● **About this exercise**
Return only the lines from the one that contains "black star: (47, 59) -> (21, 42), moved" through the last line of the records below, exactly as they stand. Pictures are not part of the copy.

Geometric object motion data
* * * * * * * * *

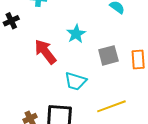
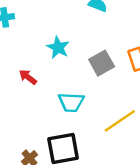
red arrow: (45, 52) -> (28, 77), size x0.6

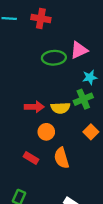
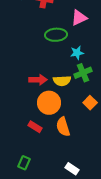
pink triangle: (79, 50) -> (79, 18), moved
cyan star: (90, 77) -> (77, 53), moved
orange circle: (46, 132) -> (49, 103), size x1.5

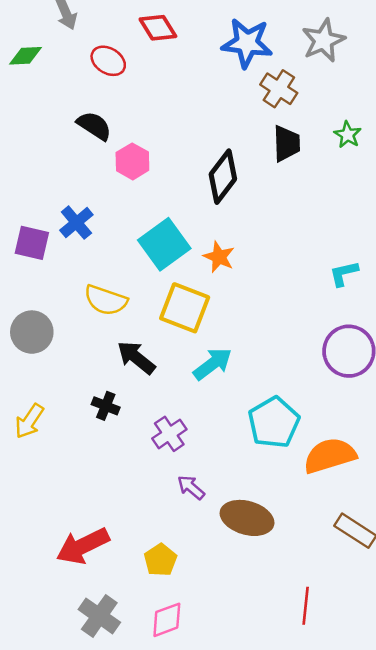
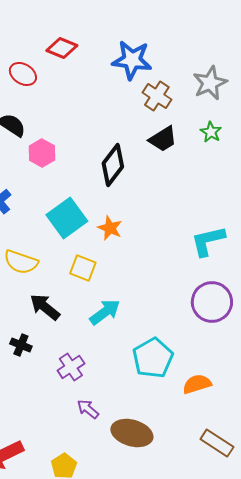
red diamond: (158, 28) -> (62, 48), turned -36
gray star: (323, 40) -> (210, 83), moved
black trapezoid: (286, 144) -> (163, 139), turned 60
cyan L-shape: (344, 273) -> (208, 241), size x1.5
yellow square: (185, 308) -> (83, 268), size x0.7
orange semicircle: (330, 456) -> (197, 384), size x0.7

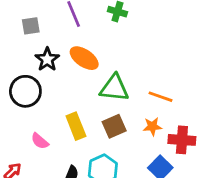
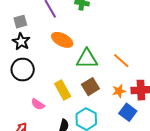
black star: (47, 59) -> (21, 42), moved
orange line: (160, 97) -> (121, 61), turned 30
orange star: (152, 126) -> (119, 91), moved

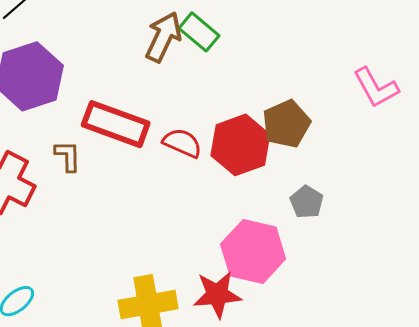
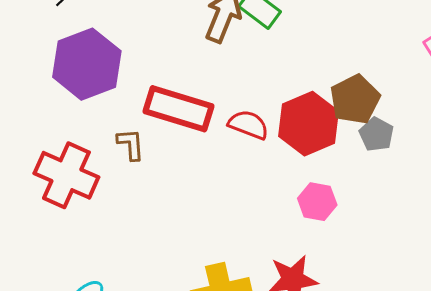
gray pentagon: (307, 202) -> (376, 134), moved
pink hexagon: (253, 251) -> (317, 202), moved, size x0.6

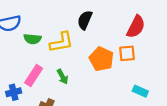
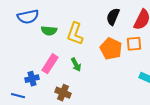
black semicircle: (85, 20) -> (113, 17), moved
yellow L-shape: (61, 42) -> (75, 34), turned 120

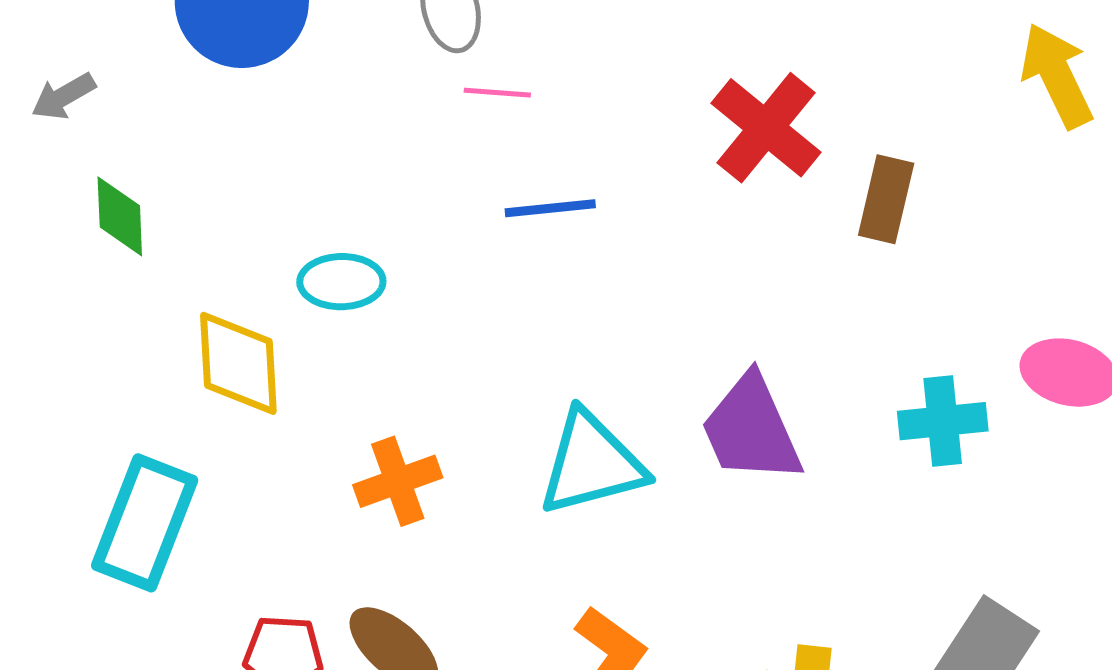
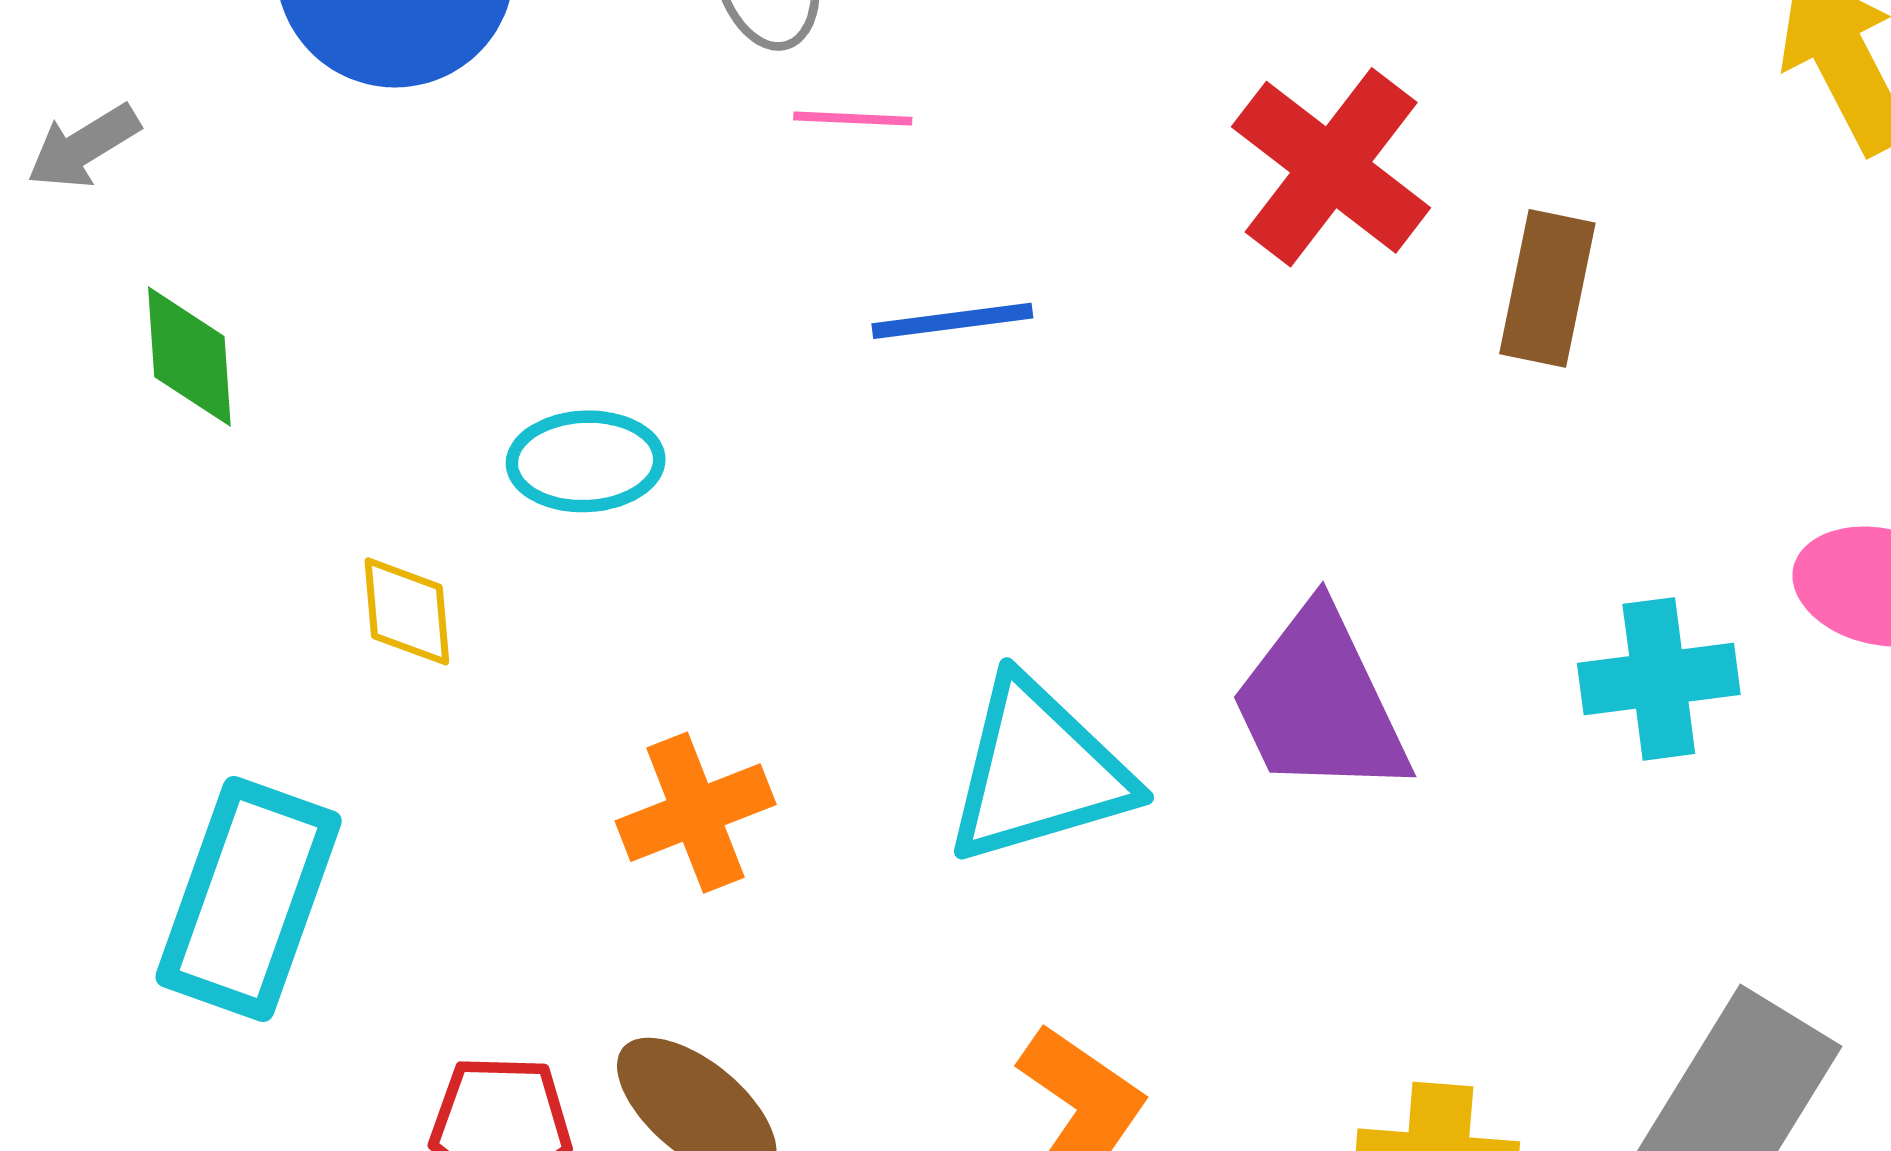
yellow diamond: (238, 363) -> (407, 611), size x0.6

* * * * * * * * *

● **Written answer**
black star: (47, 59) -> (21, 42), moved
orange line: (160, 97) -> (121, 61), turned 30
orange star: (152, 126) -> (119, 91), moved

gray pentagon: (307, 202) -> (376, 134), moved
pink hexagon: (253, 251) -> (317, 202), moved, size x0.6

black semicircle: (85, 20) -> (113, 17), moved
yellow L-shape: (61, 42) -> (75, 34), turned 120

yellow diamond: (238, 363) -> (407, 611), size x0.6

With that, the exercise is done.